Start of Task material

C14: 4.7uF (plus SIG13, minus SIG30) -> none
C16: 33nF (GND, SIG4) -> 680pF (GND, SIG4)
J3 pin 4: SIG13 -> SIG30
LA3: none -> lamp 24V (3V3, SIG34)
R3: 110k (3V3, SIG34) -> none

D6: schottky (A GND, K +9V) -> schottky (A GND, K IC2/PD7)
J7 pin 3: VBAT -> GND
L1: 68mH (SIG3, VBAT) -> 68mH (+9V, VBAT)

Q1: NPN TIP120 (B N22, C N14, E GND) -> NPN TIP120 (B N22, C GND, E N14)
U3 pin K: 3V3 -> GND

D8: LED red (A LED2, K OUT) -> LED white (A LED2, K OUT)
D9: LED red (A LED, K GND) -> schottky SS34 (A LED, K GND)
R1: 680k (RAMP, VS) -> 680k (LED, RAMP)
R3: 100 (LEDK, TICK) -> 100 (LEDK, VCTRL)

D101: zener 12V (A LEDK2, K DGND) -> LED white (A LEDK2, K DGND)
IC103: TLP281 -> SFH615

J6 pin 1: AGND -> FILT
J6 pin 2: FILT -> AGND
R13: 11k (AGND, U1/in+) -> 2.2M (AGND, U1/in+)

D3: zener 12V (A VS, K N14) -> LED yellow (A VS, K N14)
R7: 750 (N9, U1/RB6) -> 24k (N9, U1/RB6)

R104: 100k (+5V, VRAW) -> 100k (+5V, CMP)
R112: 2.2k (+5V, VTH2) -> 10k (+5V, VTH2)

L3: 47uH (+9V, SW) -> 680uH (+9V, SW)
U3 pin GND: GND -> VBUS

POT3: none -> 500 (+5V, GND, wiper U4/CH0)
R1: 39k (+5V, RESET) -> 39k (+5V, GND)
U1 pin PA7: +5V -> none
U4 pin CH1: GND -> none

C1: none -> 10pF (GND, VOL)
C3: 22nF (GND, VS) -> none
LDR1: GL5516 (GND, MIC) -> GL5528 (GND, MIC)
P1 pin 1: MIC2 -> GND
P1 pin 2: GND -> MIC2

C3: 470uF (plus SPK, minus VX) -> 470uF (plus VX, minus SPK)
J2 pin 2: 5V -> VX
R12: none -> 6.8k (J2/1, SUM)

End of Task material

* **Problem**
Could you output, exactly and with nothing else, the lines from the start of the records through the line containing "R1: 680k (RAMP, VS) -> 680k (LED, RAMP)"?

* **Written solution**
C14: 4.7uF (plus SIG13, minus SIG30) -> none
C16: 33nF (GND, SIG4) -> 680pF (GND, SIG4)
J3 pin 4: SIG13 -> SIG30
LA3: none -> lamp 24V (3V3, SIG34)
R3: 110k (3V3, SIG34) -> none

D6: schottky (A GND, K +9V) -> schottky (A GND, K IC2/PD7)
J7 pin 3: VBAT -> GND
L1: 68mH (SIG3, VBAT) -> 68mH (+9V, VBAT)

Q1: NPN TIP120 (B N22, C N14, E GND) -> NPN TIP120 (B N22, C GND, E N14)
U3 pin K: 3V3 -> GND

D8: LED red (A LED2, K OUT) -> LED white (A LED2, K OUT)
D9: LED red (A LED, K GND) -> schottky SS34 (A LED, K GND)
R1: 680k (RAMP, VS) -> 680k (LED, RAMP)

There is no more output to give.